[Working data]
=======
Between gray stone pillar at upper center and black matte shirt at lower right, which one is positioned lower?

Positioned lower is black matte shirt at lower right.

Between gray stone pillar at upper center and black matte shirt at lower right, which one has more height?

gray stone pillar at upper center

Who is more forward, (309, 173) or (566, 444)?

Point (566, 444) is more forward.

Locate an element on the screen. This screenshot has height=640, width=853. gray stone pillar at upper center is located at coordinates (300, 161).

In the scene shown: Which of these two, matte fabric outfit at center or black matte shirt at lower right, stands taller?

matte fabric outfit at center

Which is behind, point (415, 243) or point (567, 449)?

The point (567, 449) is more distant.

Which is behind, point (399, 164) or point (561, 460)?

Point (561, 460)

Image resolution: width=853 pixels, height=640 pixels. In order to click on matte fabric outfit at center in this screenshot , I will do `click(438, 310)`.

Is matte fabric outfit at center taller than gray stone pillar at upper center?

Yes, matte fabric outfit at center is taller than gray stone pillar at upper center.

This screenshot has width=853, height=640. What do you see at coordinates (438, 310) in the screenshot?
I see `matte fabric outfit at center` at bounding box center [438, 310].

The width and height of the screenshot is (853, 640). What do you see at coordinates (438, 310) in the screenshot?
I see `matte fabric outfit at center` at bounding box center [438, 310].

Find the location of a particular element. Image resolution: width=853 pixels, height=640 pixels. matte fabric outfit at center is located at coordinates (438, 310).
=======
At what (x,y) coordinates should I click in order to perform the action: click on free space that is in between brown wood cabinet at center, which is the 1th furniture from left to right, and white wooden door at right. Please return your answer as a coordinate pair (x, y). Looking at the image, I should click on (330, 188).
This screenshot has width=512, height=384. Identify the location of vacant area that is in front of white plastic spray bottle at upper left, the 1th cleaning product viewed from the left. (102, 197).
=======
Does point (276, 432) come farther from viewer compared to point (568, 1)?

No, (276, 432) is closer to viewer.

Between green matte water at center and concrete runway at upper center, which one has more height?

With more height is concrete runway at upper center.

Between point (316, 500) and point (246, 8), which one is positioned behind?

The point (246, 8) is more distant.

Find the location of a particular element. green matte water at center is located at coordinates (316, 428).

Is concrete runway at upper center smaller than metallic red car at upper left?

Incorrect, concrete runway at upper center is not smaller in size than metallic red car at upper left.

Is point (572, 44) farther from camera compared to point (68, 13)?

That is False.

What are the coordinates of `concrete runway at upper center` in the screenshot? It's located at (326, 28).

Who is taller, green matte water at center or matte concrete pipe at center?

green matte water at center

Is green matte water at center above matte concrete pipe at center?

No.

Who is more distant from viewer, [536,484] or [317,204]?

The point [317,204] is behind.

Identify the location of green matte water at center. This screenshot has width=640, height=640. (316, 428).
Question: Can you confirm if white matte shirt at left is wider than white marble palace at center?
=======
Retype the records from the line with "With more height" to the line with "Question: Can you", including both of those lines.

With more height is concrete runway at upper center.

Between point (316, 500) and point (246, 8), which one is positioned behind?

The point (246, 8) is more distant.

Find the location of a particular element. green matte water at center is located at coordinates (316, 428).

Is concrete runway at upper center smaller than metallic red car at upper left?

Incorrect, concrete runway at upper center is not smaller in size than metallic red car at upper left.

Is point (572, 44) farther from camera compared to point (68, 13)?

That is False.

What are the coordinates of `concrete runway at upper center` in the screenshot? It's located at (326, 28).

Who is taller, green matte water at center or matte concrete pipe at center?

green matte water at center

Is green matte water at center above matte concrete pipe at center?

No.

Who is more distant from viewer, [536,484] or [317,204]?

The point [317,204] is behind.

Identify the location of green matte water at center. This screenshot has width=640, height=640. (316, 428).
Question: Can you confirm if white matte shirt at left is wider than white marble palace at center?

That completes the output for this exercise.